DATA RECORDS.

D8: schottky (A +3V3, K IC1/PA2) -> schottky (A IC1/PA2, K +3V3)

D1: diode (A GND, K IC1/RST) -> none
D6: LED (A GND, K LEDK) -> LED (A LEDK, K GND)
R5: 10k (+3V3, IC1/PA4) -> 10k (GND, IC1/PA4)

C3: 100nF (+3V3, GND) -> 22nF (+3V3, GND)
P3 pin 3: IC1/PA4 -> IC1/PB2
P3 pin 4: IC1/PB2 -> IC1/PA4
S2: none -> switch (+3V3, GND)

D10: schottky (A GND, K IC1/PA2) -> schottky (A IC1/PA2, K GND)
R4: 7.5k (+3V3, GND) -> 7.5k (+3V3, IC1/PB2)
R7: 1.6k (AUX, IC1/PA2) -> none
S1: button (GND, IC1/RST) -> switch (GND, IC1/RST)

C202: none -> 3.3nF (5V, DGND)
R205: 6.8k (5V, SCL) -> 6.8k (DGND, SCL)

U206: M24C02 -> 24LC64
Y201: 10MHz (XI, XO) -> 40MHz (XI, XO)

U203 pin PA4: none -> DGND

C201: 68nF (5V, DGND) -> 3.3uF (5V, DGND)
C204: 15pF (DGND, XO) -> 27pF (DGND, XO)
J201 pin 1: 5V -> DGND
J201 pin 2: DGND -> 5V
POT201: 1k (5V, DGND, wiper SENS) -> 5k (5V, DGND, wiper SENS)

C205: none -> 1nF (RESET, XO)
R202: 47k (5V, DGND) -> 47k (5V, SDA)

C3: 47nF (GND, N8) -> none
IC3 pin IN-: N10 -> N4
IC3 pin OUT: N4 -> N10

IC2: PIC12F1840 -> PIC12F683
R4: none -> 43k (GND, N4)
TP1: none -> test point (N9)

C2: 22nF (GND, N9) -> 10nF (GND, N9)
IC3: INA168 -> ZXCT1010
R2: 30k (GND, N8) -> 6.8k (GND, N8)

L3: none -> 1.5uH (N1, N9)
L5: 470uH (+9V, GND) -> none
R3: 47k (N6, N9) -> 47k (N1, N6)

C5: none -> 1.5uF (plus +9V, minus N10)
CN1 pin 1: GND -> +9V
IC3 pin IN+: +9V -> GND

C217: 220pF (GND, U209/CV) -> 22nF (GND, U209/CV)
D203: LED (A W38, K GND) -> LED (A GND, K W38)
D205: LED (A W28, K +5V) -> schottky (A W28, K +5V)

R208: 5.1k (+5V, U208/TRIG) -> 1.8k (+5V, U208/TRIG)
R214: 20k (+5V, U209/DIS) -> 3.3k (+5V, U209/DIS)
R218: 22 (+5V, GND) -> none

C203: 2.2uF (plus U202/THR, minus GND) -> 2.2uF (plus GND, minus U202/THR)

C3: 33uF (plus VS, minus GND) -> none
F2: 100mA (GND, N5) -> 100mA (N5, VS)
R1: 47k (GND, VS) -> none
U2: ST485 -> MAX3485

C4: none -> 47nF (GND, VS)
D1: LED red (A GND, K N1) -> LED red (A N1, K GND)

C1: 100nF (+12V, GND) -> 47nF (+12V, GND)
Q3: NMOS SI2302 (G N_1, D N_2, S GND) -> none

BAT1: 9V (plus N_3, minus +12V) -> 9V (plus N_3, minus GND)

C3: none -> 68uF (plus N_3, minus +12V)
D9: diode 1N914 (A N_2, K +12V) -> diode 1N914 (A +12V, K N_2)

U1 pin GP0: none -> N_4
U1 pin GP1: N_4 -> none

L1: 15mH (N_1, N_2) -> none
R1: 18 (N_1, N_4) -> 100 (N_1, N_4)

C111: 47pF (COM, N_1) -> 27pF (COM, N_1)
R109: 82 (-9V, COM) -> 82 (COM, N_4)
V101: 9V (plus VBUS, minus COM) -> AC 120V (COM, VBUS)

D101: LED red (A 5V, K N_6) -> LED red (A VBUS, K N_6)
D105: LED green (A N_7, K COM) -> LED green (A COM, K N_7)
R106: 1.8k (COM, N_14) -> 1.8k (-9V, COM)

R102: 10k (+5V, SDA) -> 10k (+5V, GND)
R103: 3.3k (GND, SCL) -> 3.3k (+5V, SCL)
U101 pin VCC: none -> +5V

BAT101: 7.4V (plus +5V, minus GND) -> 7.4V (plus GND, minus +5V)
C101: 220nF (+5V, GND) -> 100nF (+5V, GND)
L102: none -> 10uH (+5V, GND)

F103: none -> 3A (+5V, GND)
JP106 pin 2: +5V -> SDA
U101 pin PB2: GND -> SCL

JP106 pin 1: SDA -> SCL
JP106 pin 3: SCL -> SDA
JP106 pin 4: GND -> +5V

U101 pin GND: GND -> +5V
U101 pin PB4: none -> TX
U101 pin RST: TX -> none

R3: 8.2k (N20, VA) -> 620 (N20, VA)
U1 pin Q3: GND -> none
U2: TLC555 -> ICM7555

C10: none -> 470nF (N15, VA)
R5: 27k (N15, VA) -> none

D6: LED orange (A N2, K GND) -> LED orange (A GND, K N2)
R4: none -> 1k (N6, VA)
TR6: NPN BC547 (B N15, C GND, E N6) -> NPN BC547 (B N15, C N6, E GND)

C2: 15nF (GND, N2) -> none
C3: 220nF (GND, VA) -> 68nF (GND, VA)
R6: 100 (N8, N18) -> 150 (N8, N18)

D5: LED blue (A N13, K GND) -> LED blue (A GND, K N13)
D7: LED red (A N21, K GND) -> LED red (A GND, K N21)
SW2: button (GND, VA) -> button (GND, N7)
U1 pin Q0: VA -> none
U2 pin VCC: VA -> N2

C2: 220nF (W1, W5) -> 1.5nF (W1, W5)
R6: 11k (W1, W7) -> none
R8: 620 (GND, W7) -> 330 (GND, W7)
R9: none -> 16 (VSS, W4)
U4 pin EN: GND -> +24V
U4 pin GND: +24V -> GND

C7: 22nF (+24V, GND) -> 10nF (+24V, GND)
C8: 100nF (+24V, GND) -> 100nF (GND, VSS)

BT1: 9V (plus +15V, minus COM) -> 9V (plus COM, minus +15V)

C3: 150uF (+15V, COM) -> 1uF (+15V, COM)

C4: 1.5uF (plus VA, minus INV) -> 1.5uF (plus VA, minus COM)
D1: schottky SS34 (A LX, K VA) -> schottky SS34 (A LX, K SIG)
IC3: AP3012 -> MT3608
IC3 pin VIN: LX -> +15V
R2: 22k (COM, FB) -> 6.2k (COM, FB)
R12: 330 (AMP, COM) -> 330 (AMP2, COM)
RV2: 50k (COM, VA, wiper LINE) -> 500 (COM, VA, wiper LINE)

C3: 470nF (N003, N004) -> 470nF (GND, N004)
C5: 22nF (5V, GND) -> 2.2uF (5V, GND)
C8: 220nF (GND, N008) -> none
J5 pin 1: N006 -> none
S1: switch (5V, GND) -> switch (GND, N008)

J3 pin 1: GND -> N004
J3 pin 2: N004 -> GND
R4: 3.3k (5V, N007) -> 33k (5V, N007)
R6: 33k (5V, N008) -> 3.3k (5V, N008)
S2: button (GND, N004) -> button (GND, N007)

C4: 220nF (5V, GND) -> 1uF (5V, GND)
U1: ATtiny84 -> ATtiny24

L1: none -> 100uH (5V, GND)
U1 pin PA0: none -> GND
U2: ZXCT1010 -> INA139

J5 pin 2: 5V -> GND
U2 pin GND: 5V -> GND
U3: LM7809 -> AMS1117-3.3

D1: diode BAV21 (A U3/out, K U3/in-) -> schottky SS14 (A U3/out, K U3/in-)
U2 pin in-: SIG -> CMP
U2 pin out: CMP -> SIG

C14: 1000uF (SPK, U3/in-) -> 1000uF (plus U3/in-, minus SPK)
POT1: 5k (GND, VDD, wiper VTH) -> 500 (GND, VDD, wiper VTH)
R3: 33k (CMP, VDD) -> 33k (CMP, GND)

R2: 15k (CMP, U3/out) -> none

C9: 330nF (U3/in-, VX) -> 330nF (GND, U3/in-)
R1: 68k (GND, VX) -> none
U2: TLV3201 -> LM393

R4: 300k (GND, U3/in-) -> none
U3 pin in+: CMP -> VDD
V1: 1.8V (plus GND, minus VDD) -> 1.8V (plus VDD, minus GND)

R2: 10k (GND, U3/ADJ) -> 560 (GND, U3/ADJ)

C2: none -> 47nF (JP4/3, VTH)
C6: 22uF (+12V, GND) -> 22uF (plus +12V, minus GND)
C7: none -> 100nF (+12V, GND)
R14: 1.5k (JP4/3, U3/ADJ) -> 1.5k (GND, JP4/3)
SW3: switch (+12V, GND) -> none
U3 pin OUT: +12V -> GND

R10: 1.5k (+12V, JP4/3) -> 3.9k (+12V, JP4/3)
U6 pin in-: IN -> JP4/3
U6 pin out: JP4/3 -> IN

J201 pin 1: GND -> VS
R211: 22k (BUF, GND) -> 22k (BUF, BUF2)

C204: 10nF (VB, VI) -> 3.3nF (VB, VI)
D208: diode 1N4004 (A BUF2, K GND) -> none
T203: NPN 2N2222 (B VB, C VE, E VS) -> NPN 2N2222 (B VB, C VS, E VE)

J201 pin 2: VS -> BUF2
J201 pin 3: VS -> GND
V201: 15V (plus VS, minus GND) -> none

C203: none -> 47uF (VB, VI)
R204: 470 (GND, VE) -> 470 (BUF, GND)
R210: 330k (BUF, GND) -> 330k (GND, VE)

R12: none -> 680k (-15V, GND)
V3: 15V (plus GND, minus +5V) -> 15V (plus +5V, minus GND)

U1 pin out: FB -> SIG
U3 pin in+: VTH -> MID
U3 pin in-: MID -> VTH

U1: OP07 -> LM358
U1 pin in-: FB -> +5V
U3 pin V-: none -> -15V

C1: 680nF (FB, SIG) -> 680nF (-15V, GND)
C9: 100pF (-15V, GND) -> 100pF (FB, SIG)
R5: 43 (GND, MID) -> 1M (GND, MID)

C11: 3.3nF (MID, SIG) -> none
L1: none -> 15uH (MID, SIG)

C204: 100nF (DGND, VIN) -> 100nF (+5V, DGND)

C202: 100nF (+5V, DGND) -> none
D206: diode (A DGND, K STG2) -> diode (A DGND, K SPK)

PROMPT.
Where the listing above reaches the line that contains "P3 pin 3: IC1/PA4 -> IC1/PB2", start retyping, and finish with the line that contains "TP1: none -> test point (N9)"; reproduce those lines exactly and no others.

YOUR RESPONSE.
P3 pin 3: IC1/PA4 -> IC1/PB2
P3 pin 4: IC1/PB2 -> IC1/PA4
S2: none -> switch (+3V3, GND)

D10: schottky (A GND, K IC1/PA2) -> schottky (A IC1/PA2, K GND)
R4: 7.5k (+3V3, GND) -> 7.5k (+3V3, IC1/PB2)
R7: 1.6k (AUX, IC1/PA2) -> none
S1: button (GND, IC1/RST) -> switch (GND, IC1/RST)

C202: none -> 3.3nF (5V, DGND)
R205: 6.8k (5V, SCL) -> 6.8k (DGND, SCL)

U206: M24C02 -> 24LC64
Y201: 10MHz (XI, XO) -> 40MHz (XI, XO)

U203 pin PA4: none -> DGND

C201: 68nF (5V, DGND) -> 3.3uF (5V, DGND)
C204: 15pF (DGND, XO) -> 27pF (DGND, XO)
J201 pin 1: 5V -> DGND
J201 pin 2: DGND -> 5V
POT201: 1k (5V, DGND, wiper SENS) -> 5k (5V, DGND, wiper SENS)

C205: none -> 1nF (RESET, XO)
R202: 47k (5V, DGND) -> 47k (5V, SDA)

C3: 47nF (GND, N8) -> none
IC3 pin IN-: N10 -> N4
IC3 pin OUT: N4 -> N10

IC2: PIC12F1840 -> PIC12F683
R4: none -> 43k (GND, N4)
TP1: none -> test point (N9)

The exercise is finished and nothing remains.